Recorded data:

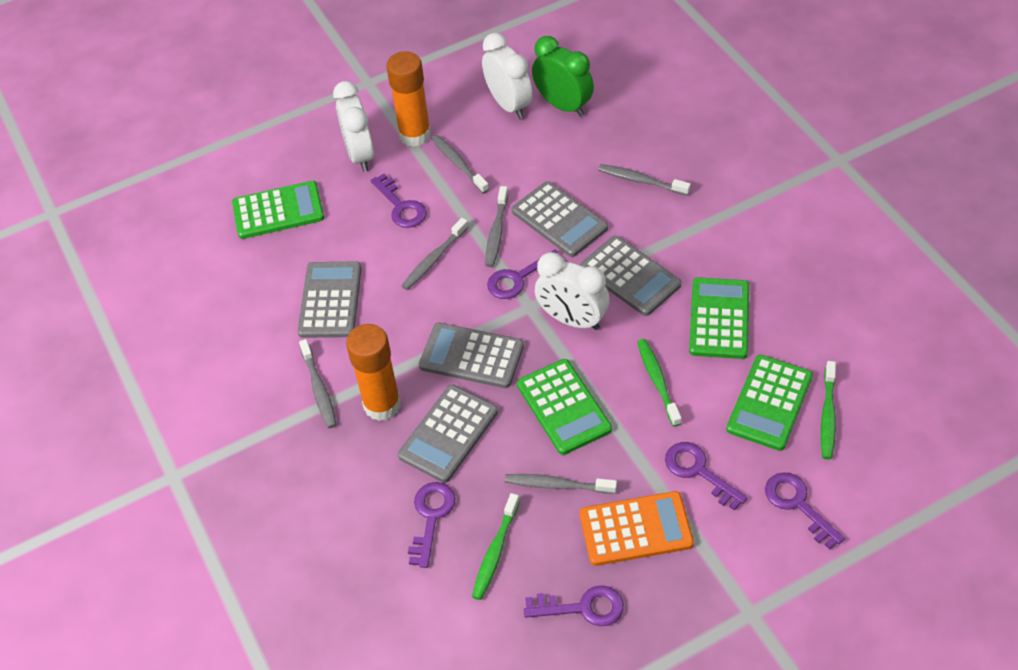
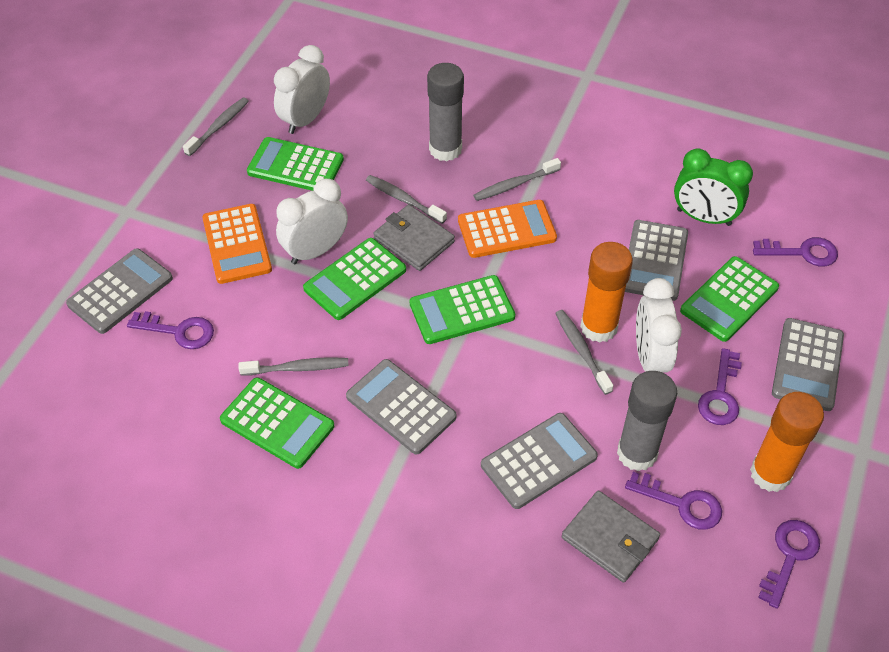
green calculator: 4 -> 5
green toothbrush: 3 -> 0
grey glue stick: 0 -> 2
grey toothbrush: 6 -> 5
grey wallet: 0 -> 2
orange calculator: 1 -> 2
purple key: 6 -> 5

Exercise: Pictures aside, repeat each entry in full and without change.

Final answer:
green calculator: 4 -> 5
green toothbrush: 3 -> 0
grey glue stick: 0 -> 2
grey toothbrush: 6 -> 5
grey wallet: 0 -> 2
orange calculator: 1 -> 2
purple key: 6 -> 5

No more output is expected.